◆ EXERCISE
Your response should consist of the entries below, reproduced exactly and without their images.

=== DATA ===

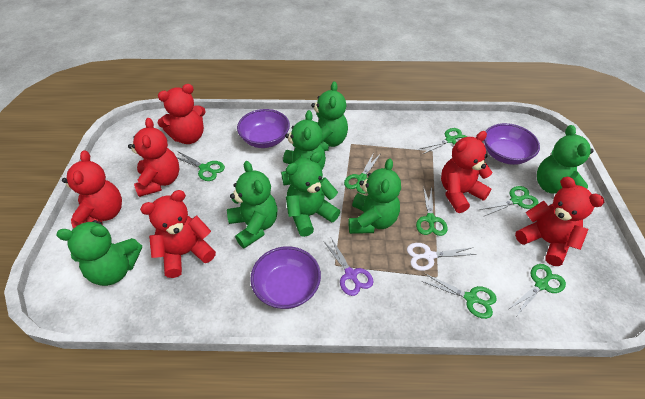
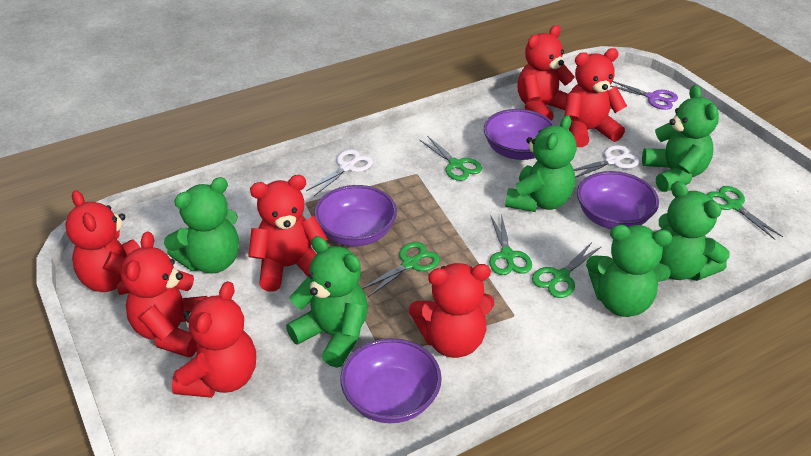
green scissors: 7 -> 5
green teddy bear: 7 -> 6
purple bowl: 3 -> 4
red teddy bear: 6 -> 7
white scissors: 1 -> 2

===

◆ WRITTEN RESPONSE
green scissors: 7 -> 5
green teddy bear: 7 -> 6
purple bowl: 3 -> 4
red teddy bear: 6 -> 7
white scissors: 1 -> 2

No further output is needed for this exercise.